■ **What this task involves**
Below are some entries. Repeat exactly the lines from the one with "(243, 461) = (105, 300): purple" through the one with "(531, 286) = (821, 349): grey", and only those.

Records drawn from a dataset
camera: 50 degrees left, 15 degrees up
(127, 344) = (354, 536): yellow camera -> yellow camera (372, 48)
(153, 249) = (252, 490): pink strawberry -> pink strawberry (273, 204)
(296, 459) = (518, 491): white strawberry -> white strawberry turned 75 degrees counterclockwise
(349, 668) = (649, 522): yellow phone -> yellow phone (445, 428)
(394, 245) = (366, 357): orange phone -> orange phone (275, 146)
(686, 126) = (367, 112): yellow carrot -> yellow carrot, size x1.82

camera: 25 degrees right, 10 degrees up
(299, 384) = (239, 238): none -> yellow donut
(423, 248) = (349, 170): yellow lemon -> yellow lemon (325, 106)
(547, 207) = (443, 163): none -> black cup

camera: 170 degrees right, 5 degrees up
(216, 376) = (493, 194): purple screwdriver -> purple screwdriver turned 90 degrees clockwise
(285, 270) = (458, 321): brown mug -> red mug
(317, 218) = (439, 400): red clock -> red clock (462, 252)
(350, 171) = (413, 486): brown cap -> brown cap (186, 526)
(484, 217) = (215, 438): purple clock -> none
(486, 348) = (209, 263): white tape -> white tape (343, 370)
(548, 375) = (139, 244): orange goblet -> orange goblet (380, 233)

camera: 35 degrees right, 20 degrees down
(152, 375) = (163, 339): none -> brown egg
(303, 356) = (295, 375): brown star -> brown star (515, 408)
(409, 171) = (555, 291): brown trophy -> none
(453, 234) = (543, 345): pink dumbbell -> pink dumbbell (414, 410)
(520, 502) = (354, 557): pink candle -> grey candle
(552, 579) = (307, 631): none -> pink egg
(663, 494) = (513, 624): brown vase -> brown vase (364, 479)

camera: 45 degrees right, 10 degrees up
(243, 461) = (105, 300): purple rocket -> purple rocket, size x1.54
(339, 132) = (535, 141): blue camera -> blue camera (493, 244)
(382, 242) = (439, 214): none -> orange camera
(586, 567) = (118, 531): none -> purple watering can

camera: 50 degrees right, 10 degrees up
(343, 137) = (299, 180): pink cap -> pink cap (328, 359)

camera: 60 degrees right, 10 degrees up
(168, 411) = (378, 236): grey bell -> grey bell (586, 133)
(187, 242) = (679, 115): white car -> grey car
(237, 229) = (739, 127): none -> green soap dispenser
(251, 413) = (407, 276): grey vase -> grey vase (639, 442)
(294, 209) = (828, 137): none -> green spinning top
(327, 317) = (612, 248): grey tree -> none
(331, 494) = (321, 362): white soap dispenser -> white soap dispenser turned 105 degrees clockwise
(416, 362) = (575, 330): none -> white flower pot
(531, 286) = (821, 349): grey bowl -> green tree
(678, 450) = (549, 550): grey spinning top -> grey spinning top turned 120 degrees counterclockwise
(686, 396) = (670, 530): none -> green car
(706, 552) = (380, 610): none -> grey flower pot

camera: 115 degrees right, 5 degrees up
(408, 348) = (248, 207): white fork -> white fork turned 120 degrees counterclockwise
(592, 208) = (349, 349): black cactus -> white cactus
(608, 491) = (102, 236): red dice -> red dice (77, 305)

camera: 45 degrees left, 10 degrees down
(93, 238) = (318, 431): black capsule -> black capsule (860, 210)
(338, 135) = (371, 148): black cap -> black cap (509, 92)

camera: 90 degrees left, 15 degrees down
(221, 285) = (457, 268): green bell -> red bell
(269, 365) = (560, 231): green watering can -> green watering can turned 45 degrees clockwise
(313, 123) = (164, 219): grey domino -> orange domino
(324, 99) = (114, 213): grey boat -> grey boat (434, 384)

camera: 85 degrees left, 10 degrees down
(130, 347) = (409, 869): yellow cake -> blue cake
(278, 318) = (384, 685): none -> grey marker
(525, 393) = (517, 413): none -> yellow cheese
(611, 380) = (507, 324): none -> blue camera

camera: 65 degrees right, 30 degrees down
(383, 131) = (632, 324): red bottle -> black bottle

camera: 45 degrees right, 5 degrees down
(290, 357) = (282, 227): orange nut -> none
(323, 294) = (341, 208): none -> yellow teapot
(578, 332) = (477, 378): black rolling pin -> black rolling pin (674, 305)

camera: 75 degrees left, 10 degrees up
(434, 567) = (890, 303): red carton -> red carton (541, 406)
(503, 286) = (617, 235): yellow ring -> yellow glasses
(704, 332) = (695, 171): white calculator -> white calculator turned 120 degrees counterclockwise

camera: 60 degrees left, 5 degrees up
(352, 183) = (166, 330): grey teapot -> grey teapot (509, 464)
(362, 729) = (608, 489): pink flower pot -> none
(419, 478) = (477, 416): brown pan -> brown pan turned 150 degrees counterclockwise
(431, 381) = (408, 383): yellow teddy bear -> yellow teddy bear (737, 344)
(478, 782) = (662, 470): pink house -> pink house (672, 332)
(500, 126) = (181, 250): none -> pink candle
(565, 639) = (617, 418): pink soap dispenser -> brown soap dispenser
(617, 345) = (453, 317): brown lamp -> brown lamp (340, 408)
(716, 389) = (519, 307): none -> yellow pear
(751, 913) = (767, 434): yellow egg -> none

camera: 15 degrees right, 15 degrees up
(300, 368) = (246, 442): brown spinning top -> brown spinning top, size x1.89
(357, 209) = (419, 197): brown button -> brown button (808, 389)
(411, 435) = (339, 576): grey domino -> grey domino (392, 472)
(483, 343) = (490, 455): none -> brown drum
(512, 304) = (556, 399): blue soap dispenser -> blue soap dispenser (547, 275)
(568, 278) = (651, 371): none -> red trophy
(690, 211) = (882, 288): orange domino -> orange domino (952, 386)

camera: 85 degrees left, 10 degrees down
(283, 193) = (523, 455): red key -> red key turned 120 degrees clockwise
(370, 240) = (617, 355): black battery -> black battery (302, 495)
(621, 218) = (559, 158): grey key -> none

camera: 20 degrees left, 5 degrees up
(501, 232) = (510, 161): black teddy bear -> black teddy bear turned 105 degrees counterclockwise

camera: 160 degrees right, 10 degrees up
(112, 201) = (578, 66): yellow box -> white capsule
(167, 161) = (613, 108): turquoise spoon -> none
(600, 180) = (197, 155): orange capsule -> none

■ **The completed task**
(243, 461) = (105, 300): purple rocket -> purple rocket, size x1.54
(339, 132) = (535, 141): blue camera -> blue camera (493, 244)
(382, 242) = (439, 214): none -> orange camera
(586, 567) = (118, 531): none -> purple watering can

camera: 50 degrees right, 10 degrees up
(343, 137) = (299, 180): pink cap -> pink cap (328, 359)

camera: 60 degrees right, 10 degrees up
(168, 411) = (378, 236): grey bell -> grey bell (586, 133)
(187, 242) = (679, 115): white car -> grey car
(237, 229) = (739, 127): none -> green soap dispenser
(251, 413) = (407, 276): grey vase -> grey vase (639, 442)
(294, 209) = (828, 137): none -> green spinning top
(327, 317) = (612, 248): grey tree -> none
(331, 494) = (321, 362): white soap dispenser -> white soap dispenser turned 105 degrees clockwise
(416, 362) = (575, 330): none -> white flower pot
(531, 286) = (821, 349): grey bowl -> green tree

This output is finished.